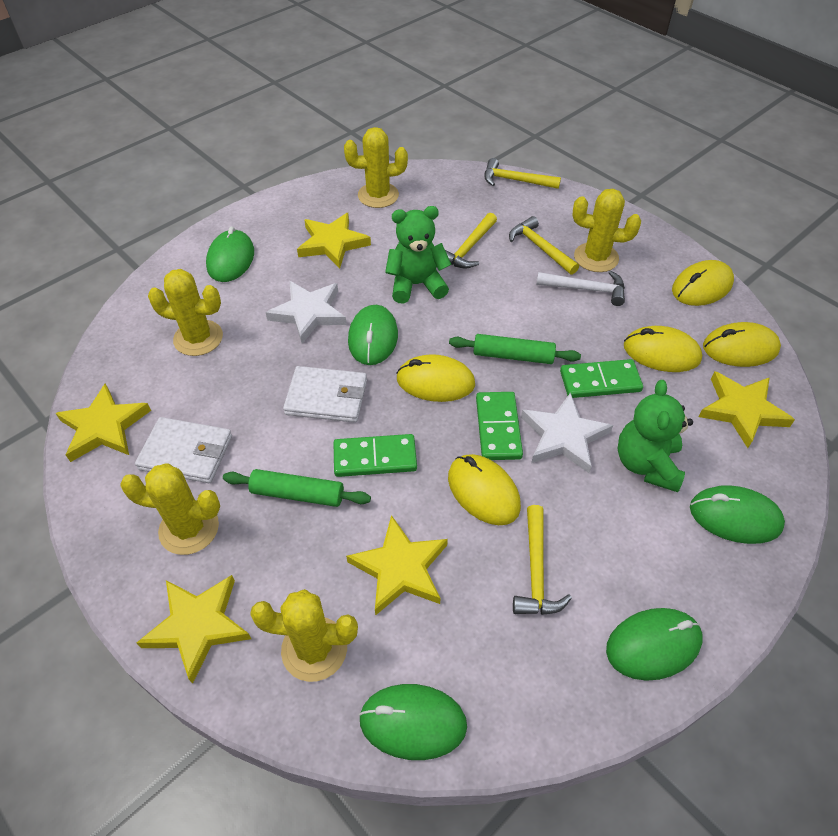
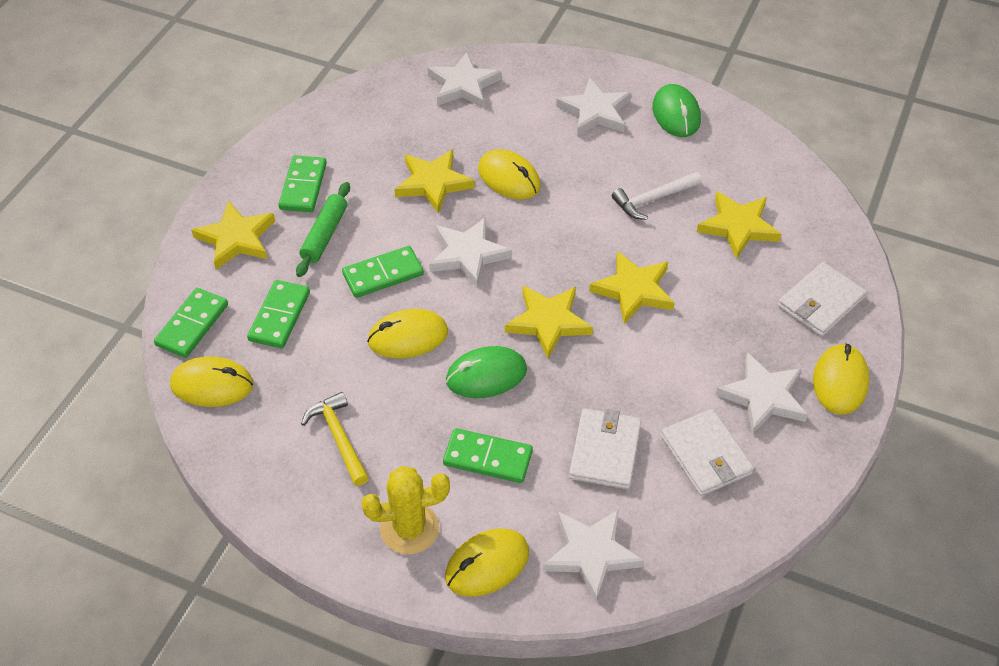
green domino: 3 -> 5
green mouse: 5 -> 2
green rolling pin: 2 -> 1
green teddy bear: 2 -> 0
white star: 2 -> 5
white wallet: 2 -> 3
yellow cactus: 5 -> 1
yellow hammer: 4 -> 1

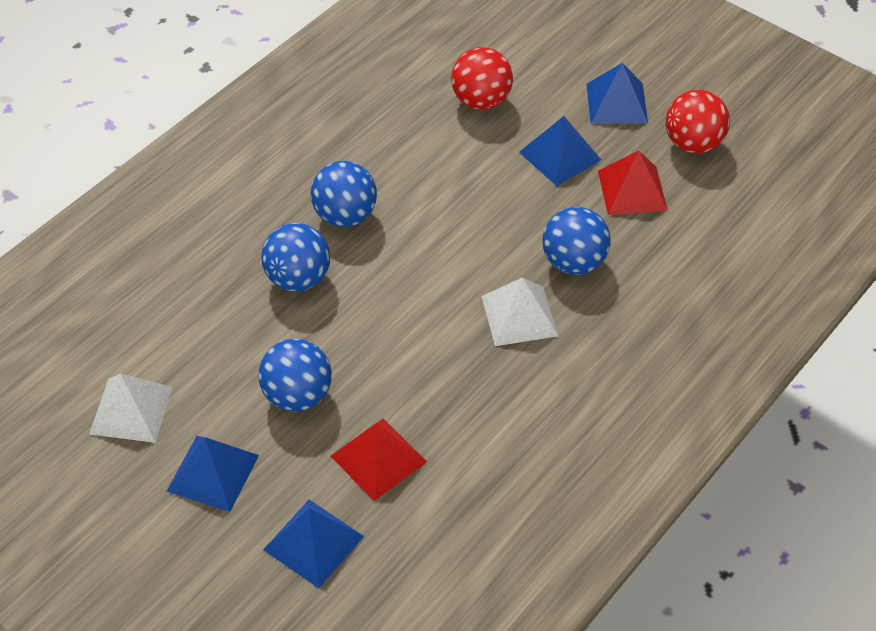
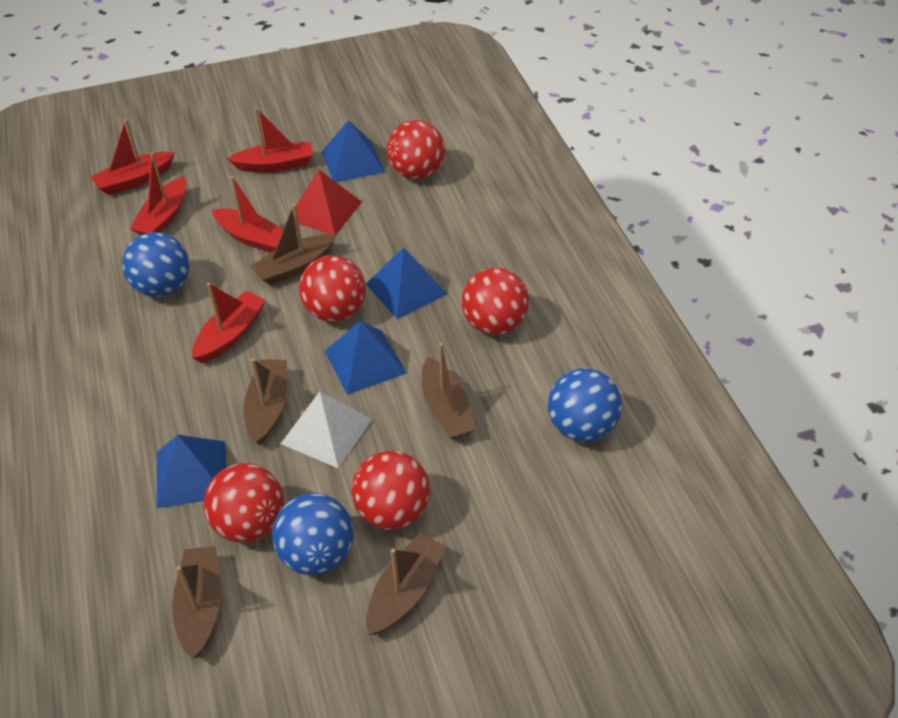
blue ball: 4 -> 3
brown boat: 0 -> 5
red ball: 2 -> 5
red boat: 0 -> 5
red pyramid: 2 -> 1
white pyramid: 2 -> 1

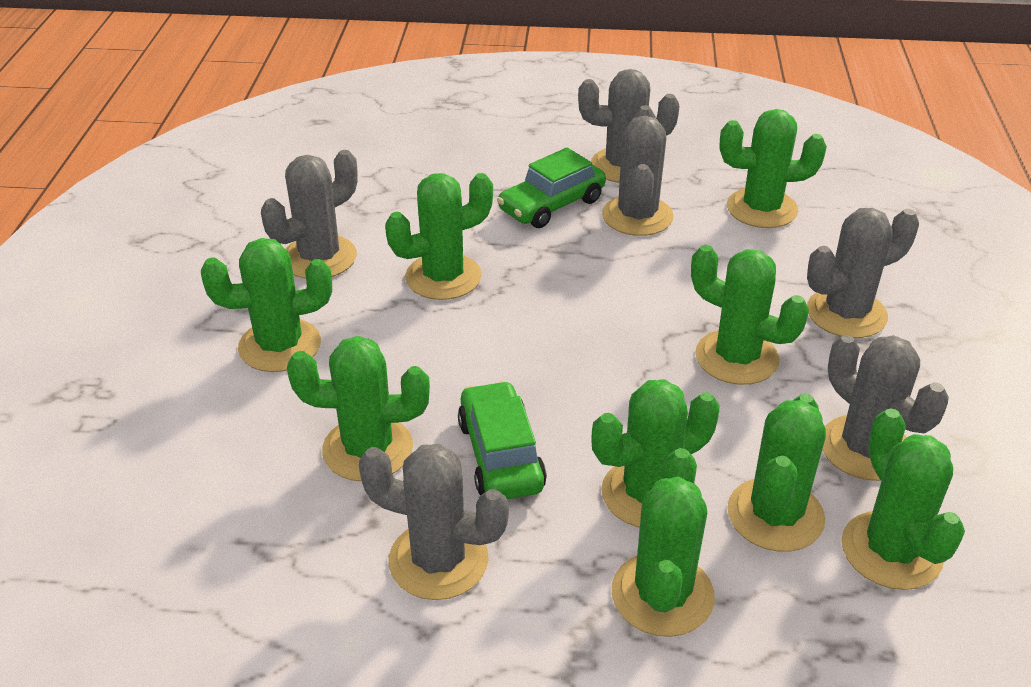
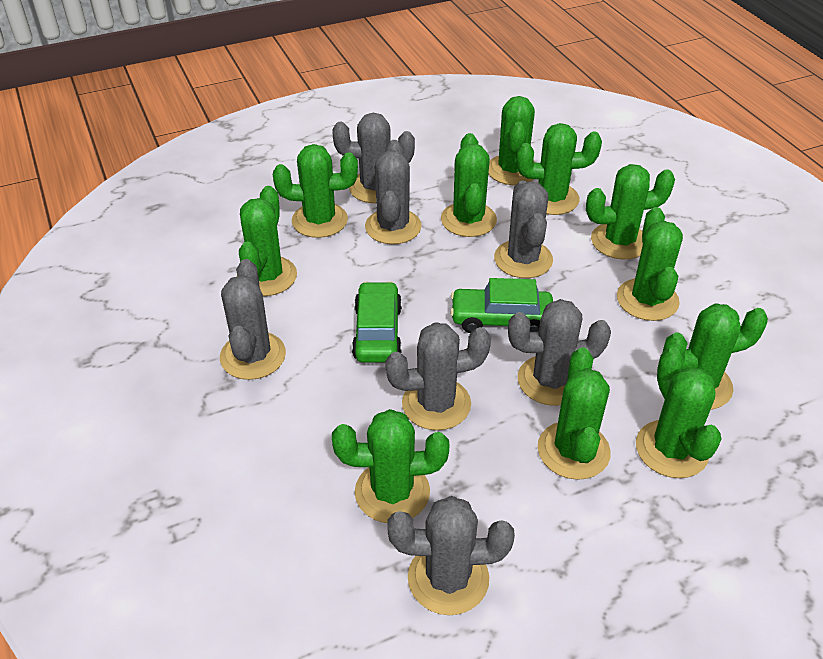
green cactus: 9 -> 11
grey cactus: 6 -> 7

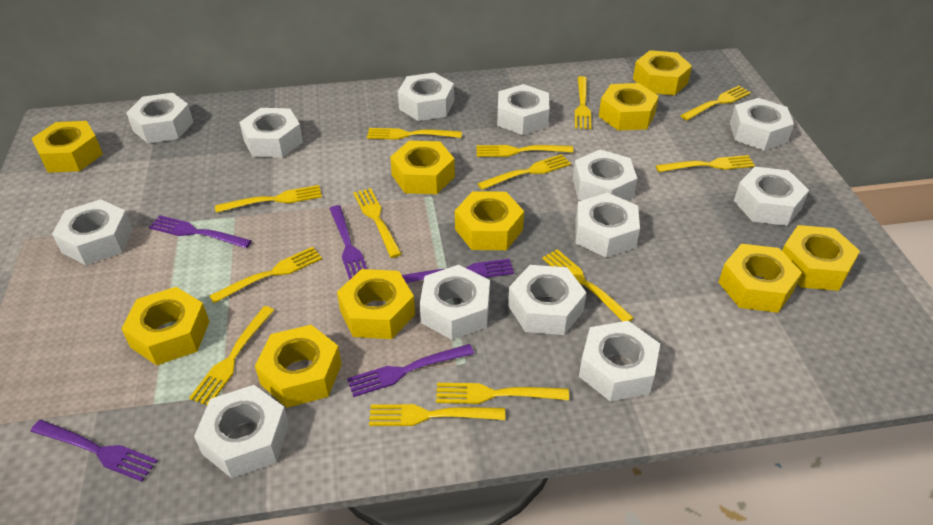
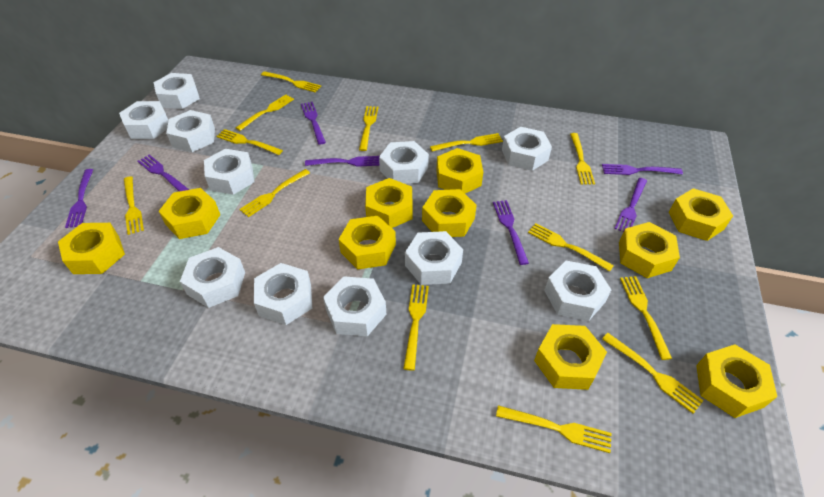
purple fork: 5 -> 7
white nut: 13 -> 11

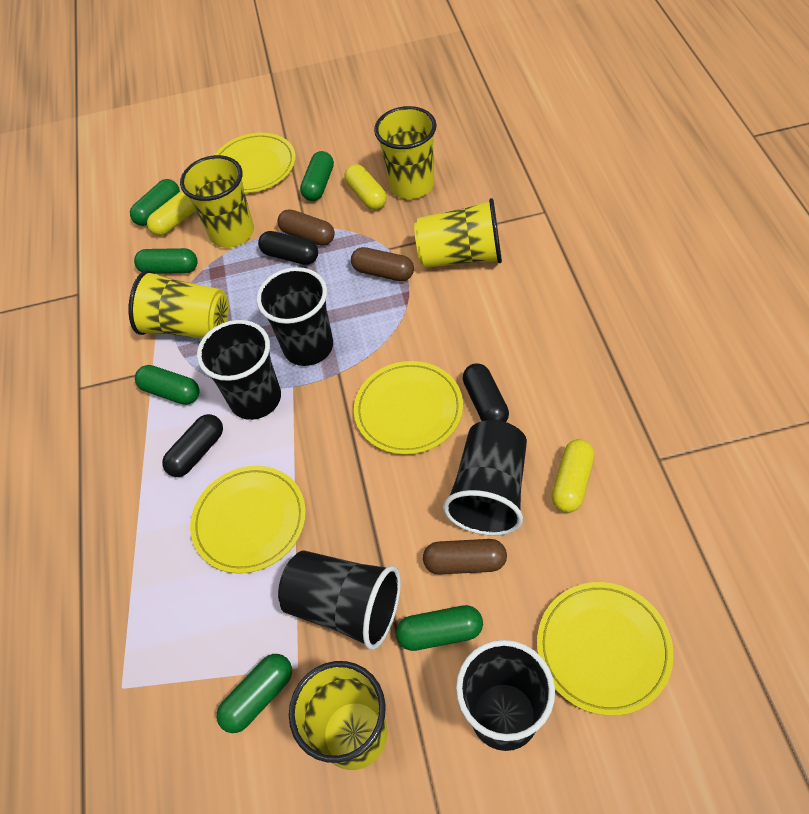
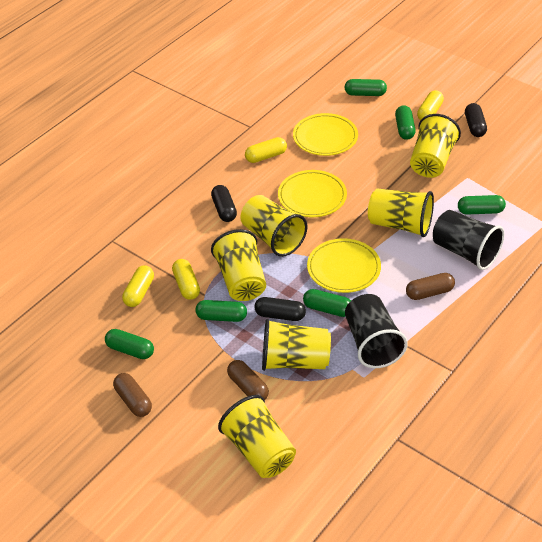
black cup: 5 -> 2
yellow capsule: 3 -> 4
yellow cup: 5 -> 6
yellow plate: 4 -> 3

[Exercise prompt]: All records above should be duplicated exactly, with the pictures omitted.

[Result of this task]:
green domino: 3 -> 5
green mouse: 5 -> 2
green rolling pin: 2 -> 1
green teddy bear: 2 -> 0
white star: 2 -> 5
white wallet: 2 -> 3
yellow cactus: 5 -> 1
yellow hammer: 4 -> 1

blue ball: 4 -> 3
brown boat: 0 -> 5
red ball: 2 -> 5
red boat: 0 -> 5
red pyramid: 2 -> 1
white pyramid: 2 -> 1

green cactus: 9 -> 11
grey cactus: 6 -> 7

purple fork: 5 -> 7
white nut: 13 -> 11

black cup: 5 -> 2
yellow capsule: 3 -> 4
yellow cup: 5 -> 6
yellow plate: 4 -> 3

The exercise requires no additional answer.